* [Problem to work on]: Give the line with "D4: diode 1N4007" again, along with every line below it to the end of the records, word for word.

*** Opening Input material ***

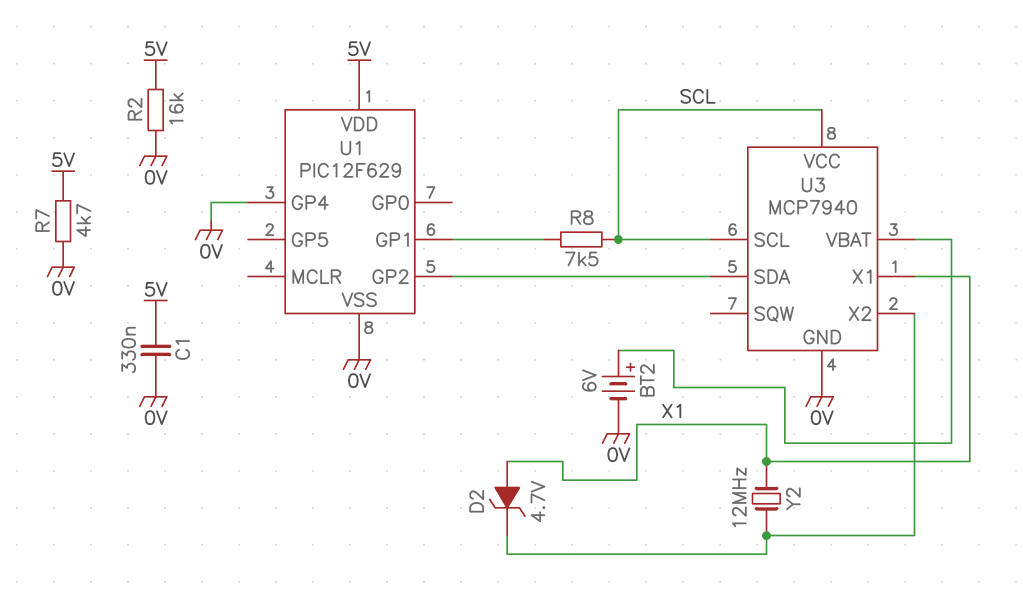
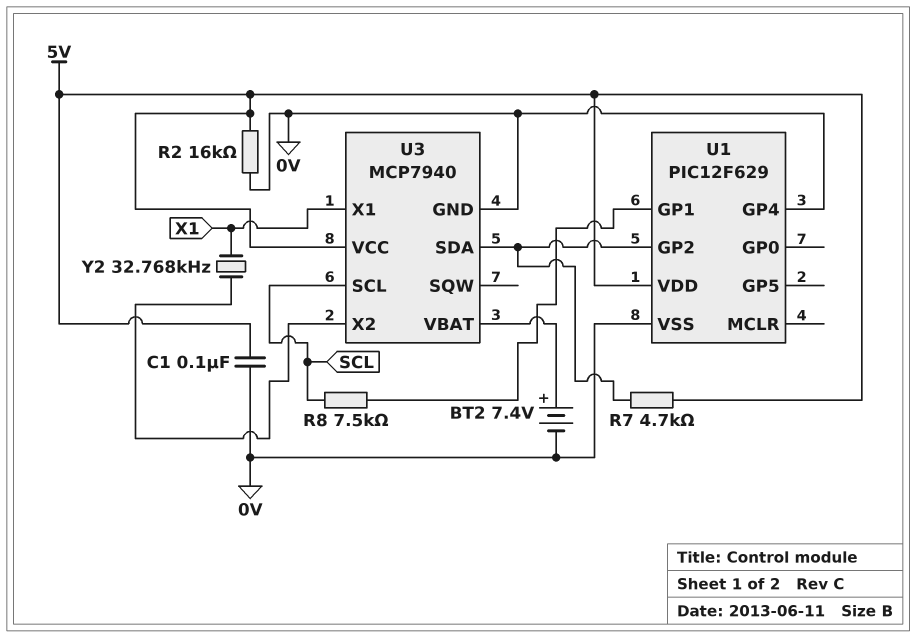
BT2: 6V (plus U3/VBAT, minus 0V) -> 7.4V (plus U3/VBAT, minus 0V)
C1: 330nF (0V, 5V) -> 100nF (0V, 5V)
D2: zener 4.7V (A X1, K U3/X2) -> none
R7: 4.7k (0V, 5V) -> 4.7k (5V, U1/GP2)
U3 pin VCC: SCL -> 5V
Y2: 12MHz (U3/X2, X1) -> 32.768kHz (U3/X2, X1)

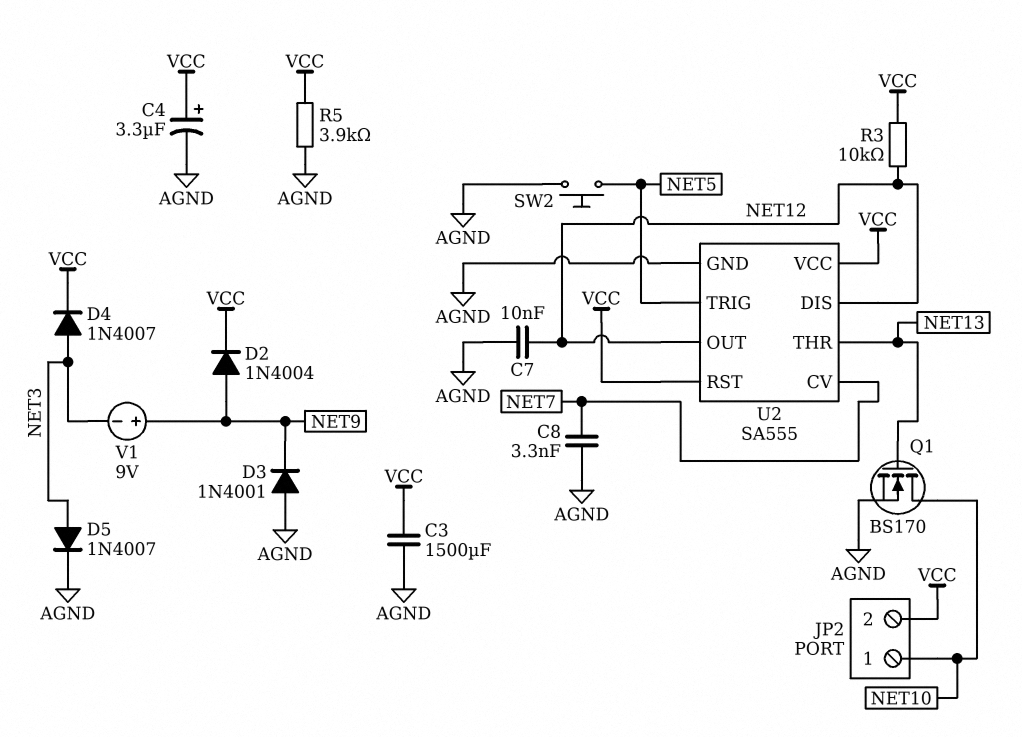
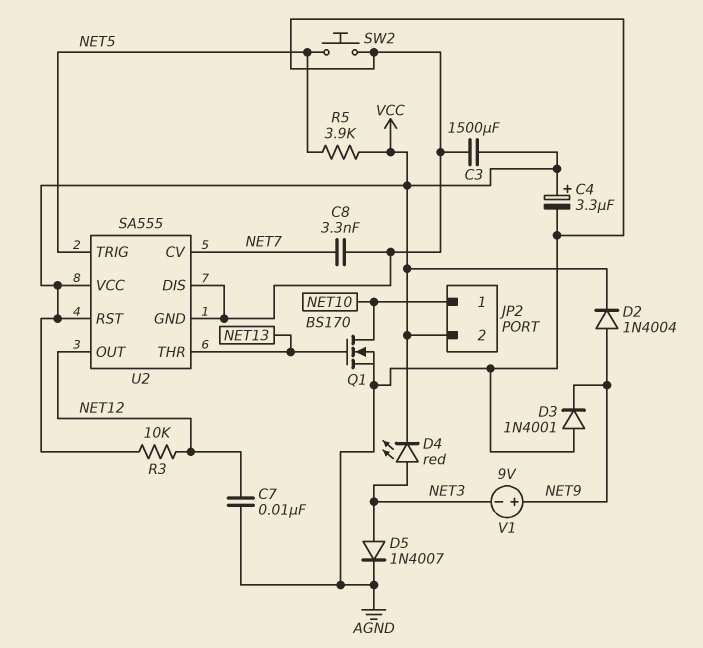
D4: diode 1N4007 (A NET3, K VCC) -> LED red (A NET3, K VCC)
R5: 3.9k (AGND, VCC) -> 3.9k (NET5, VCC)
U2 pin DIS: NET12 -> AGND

*** Closing Input material ***

* [Answer for the task]:
D4: diode 1N4007 (A NET3, K VCC) -> LED red (A NET3, K VCC)
R5: 3.9k (AGND, VCC) -> 3.9k (NET5, VCC)
U2 pin DIS: NET12 -> AGND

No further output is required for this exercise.